What to work on: Pick each line that has "none" out of the records.

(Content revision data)
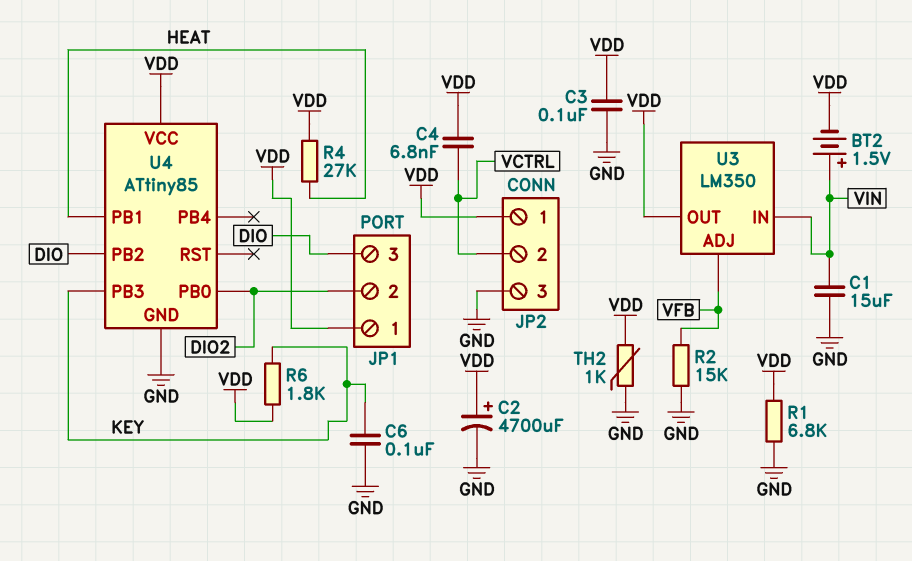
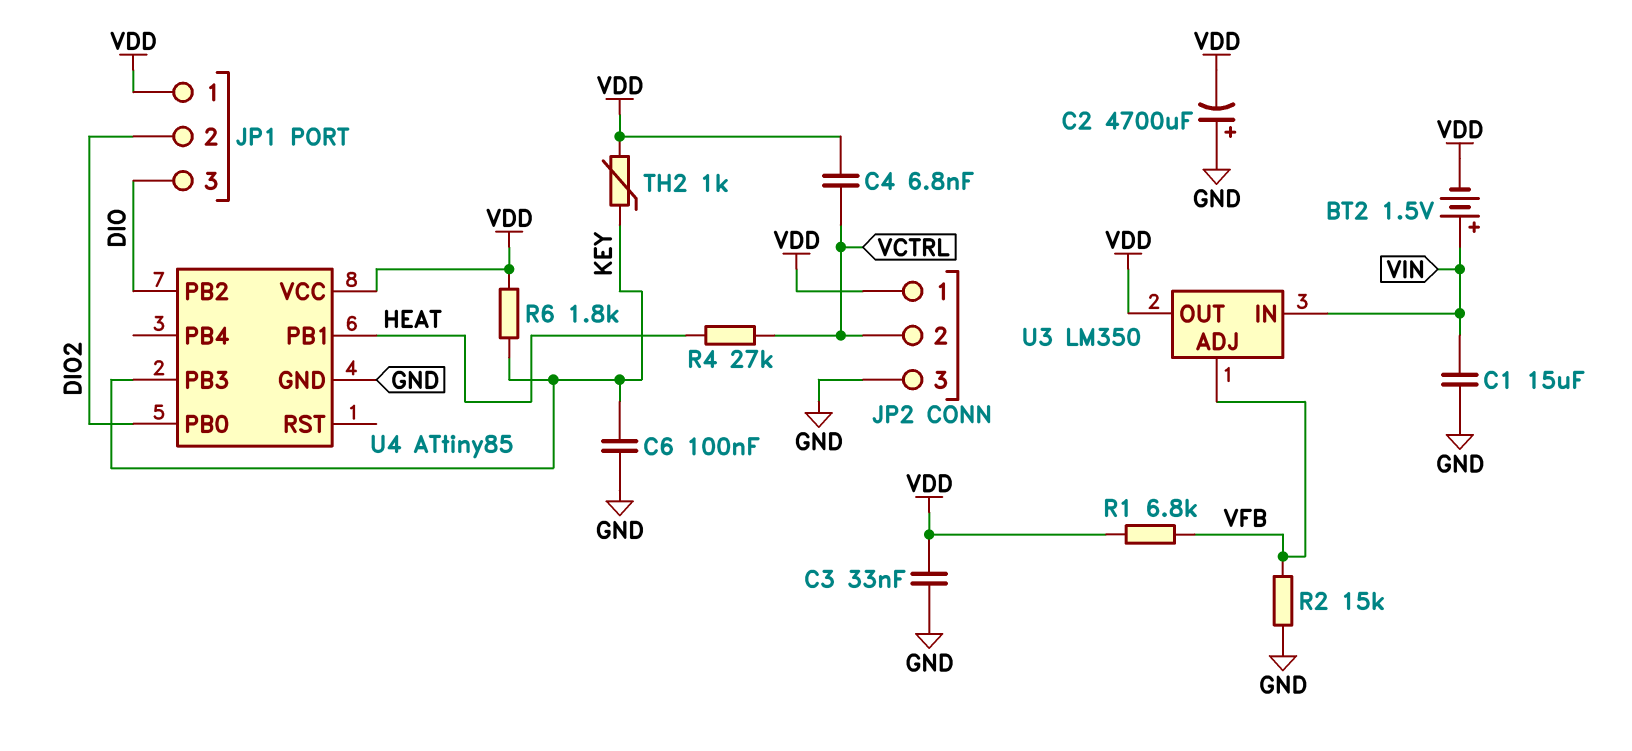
C2: 4700uF (plus VDD, minus GND) -> 4700uF (plus GND, minus VDD)
C3: 100nF (GND, VDD) -> 33nF (GND, VDD)
R1: 6.8k (GND, VDD) -> 6.8k (VDD, VFB)
R4: 27k (HEAT, VDD) -> 27k (HEAT, VCTRL)
TH2: 1k (GND, VDD) -> 1k (KEY, VDD)

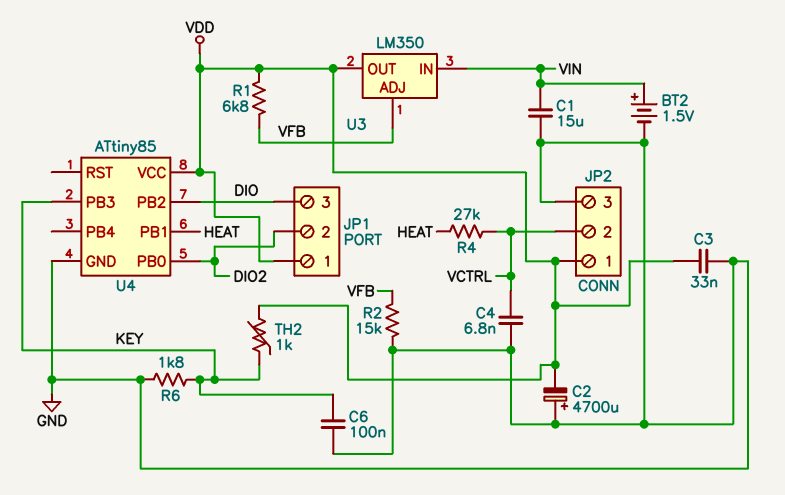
BT2: 1.5V (plus VIN, minus VDD) -> 1.5V (plus VIN, minus GND)
C4: 6.8nF (VCTRL, VDD) -> 6.8nF (GND, VCTRL)
R6: 1.8k (KEY, VDD) -> 1.8k (GND, KEY)

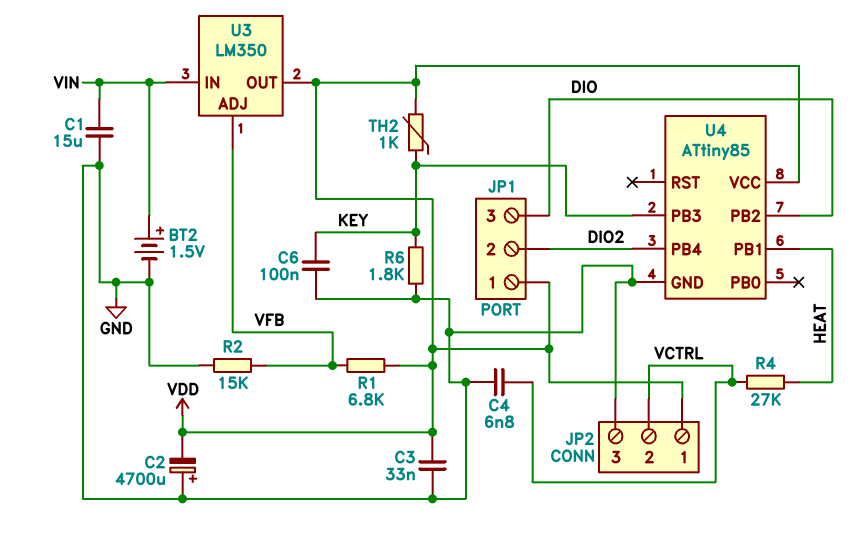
U4 pin PB0: DIO2 -> none
U4 pin PB4: none -> DIO2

Task solution:
U4 pin PB0: DIO2 -> none
U4 pin PB4: none -> DIO2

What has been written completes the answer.